TASK DESCRIPTION — Go through the entries and say how many lines contain the string "plus". The number is the whole answer.

SOURCE MATERIAL —
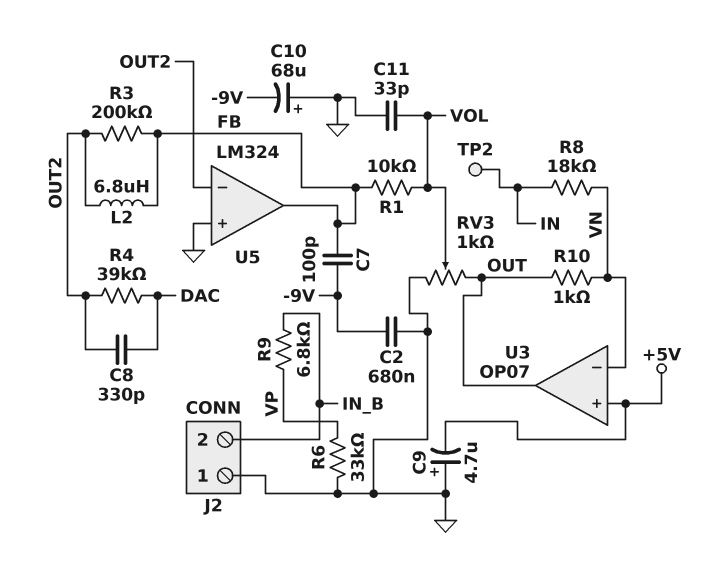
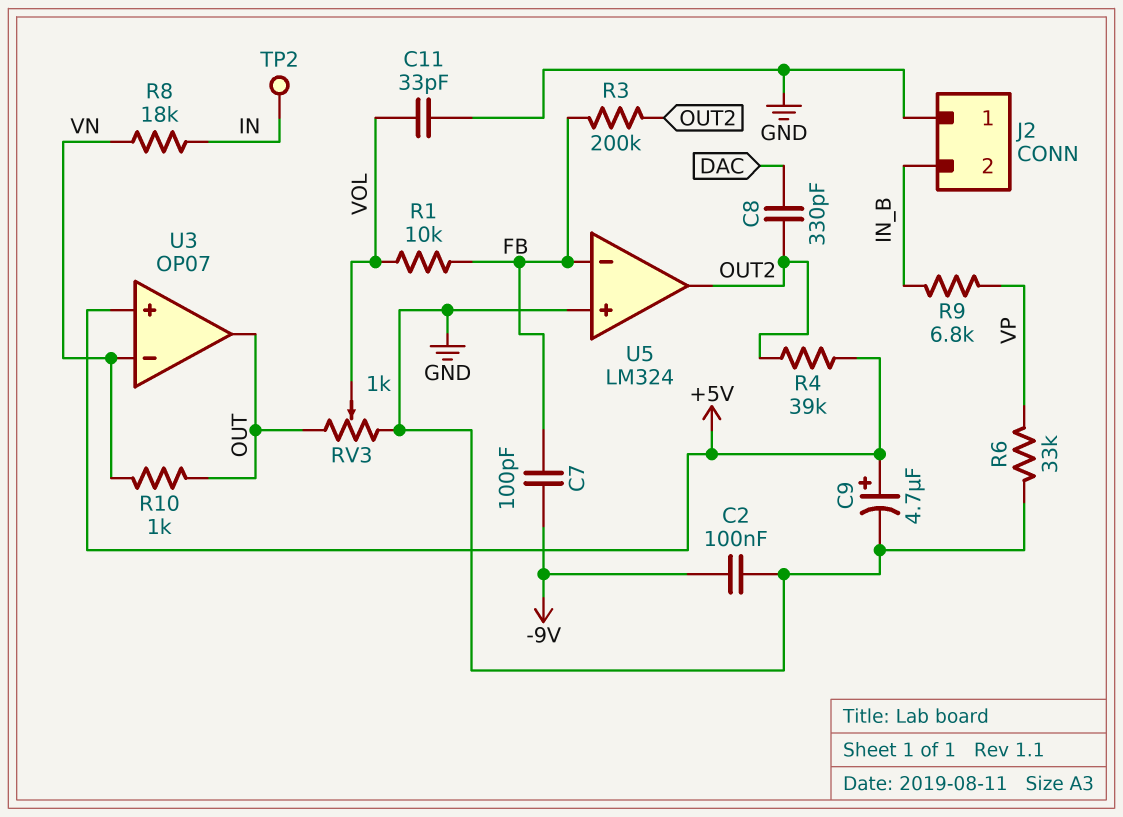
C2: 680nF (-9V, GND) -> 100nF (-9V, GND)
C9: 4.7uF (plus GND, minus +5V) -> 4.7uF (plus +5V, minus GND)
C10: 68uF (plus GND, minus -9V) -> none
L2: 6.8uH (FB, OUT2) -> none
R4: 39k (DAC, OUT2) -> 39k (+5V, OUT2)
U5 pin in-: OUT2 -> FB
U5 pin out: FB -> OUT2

TASK OUTPUT — 2